[Task goal] Format the lines from the one with "Extract the (X, Y)" to the one with "Not Quite Hollywood: The", both included, as a numbered list, leaving out any blank lines.

>> Start Entries supplied

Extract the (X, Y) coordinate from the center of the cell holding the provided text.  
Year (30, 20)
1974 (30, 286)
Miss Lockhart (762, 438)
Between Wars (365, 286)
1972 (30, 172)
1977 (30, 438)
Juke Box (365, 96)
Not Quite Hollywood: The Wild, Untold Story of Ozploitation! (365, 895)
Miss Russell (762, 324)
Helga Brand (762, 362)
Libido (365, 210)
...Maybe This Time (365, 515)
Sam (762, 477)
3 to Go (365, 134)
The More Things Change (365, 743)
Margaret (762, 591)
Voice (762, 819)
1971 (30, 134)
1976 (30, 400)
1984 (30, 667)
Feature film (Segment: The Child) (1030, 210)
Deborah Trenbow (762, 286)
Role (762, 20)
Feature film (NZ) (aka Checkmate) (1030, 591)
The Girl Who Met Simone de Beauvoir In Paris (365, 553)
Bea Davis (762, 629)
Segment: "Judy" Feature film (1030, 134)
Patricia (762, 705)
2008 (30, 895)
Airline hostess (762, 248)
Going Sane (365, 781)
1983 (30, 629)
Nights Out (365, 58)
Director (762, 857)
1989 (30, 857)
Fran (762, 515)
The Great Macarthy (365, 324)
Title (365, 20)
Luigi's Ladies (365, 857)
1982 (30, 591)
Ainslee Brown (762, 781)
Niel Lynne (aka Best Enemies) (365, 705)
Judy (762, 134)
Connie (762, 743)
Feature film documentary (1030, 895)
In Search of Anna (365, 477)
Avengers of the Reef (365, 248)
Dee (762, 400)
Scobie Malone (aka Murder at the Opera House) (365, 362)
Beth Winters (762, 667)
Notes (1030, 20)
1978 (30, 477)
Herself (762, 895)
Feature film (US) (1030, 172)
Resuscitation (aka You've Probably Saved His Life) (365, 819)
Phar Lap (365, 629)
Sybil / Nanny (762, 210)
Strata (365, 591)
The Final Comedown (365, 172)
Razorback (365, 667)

>> End Entries supplied
>> Start Entries supplied

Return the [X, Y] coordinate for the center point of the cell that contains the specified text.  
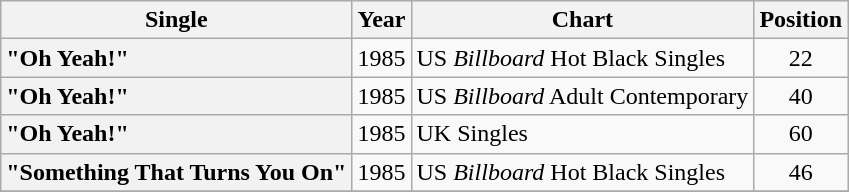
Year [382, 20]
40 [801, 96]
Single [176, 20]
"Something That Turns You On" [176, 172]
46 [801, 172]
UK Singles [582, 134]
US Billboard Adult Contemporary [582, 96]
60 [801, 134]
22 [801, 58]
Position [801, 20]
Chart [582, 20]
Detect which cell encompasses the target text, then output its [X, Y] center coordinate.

>> End Entries supplied

[Answer to this problem]
1. Extract the (X, Y) coordinate from the center of the cell holding the provided text.  
2. Year (30, 20)
3. 1974 (30, 286)
4. Miss Lockhart (762, 438)
5. Between Wars (365, 286)
6. 1972 (30, 172)
7. 1977 (30, 438)
8. Juke Box (365, 96)
9. Not Quite Hollywood: The Wild, Untold Story of Ozploitation! (365, 895)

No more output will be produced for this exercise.